About this task: Could you copy exactly the lines from the one containing "R2: 15k (ALARM, CTL) -> 10k (ALARM, CTL)" through the last line of the records below, and nothing else?
** Source material follows **
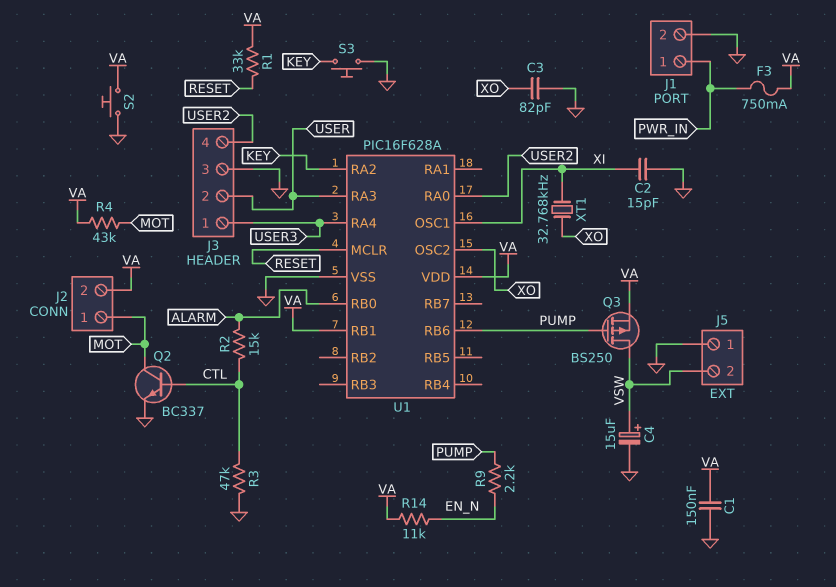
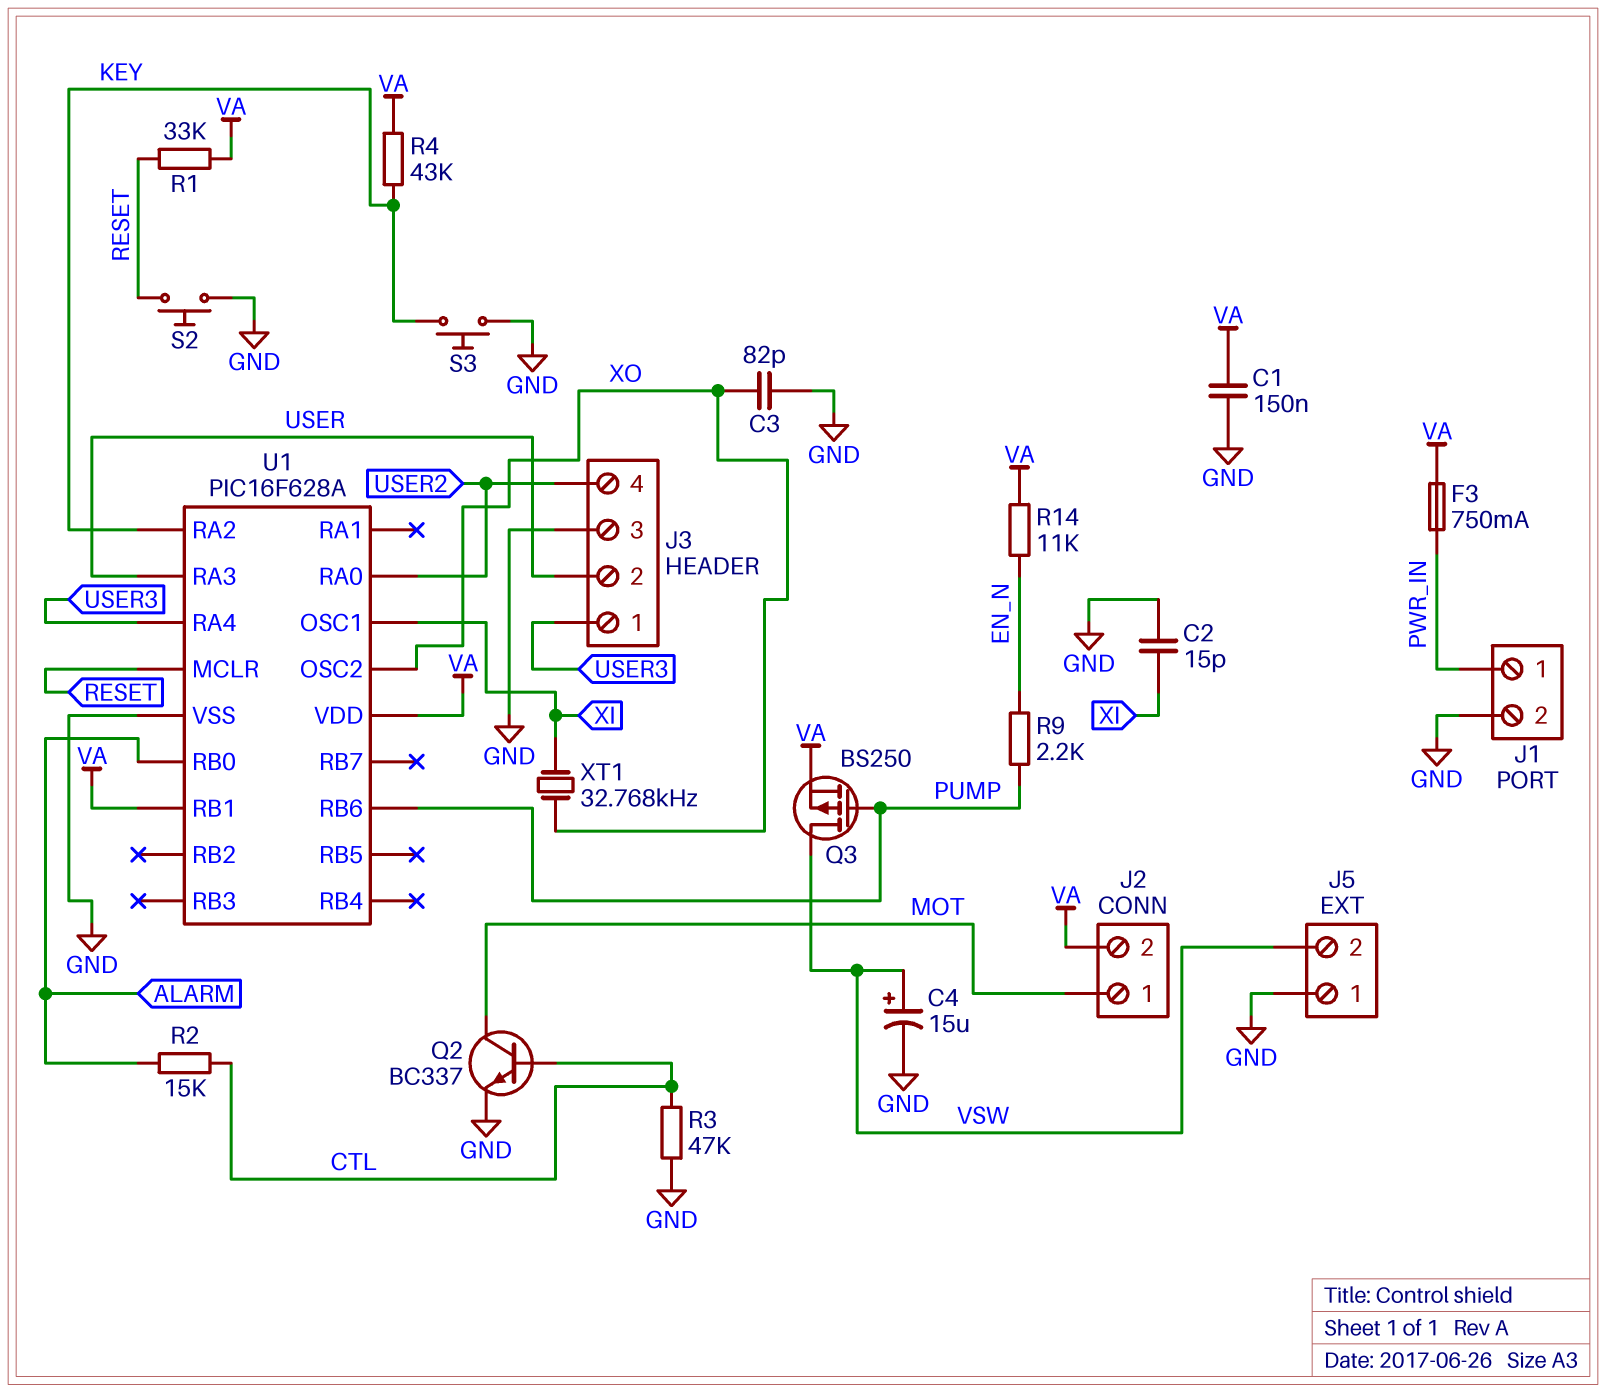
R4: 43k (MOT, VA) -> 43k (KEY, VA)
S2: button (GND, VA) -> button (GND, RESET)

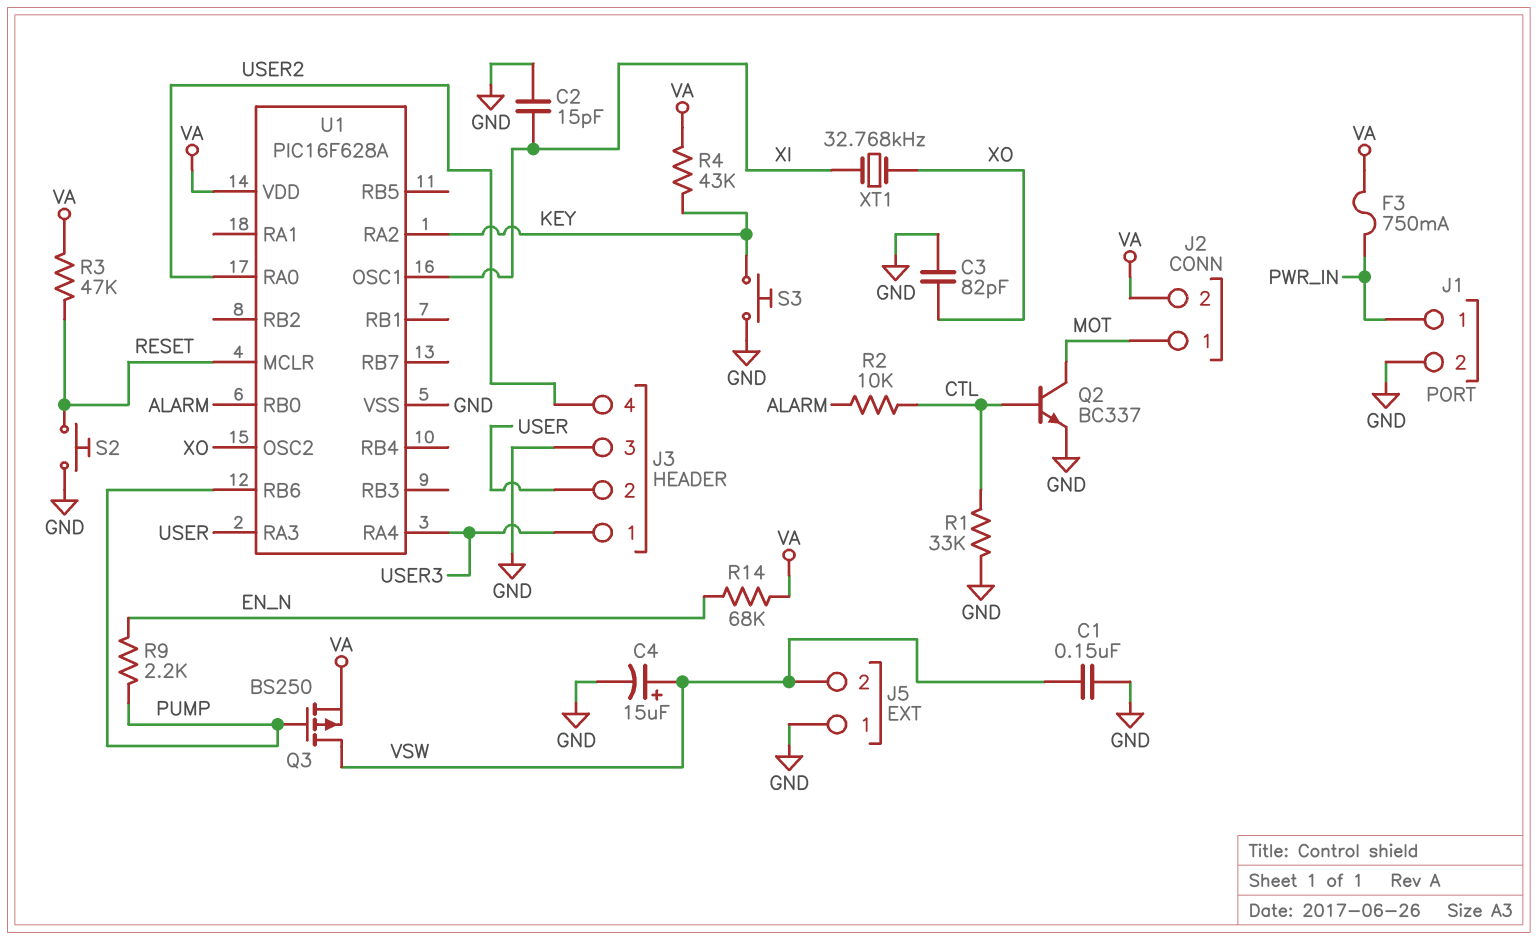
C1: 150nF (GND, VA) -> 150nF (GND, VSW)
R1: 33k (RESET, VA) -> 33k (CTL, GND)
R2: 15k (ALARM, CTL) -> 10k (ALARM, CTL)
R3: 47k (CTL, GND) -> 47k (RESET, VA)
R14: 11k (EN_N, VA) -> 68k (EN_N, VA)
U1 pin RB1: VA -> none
** End of Source material **
Response for this exercise:
R2: 15k (ALARM, CTL) -> 10k (ALARM, CTL)
R3: 47k (CTL, GND) -> 47k (RESET, VA)
R14: 11k (EN_N, VA) -> 68k (EN_N, VA)
U1 pin RB1: VA -> none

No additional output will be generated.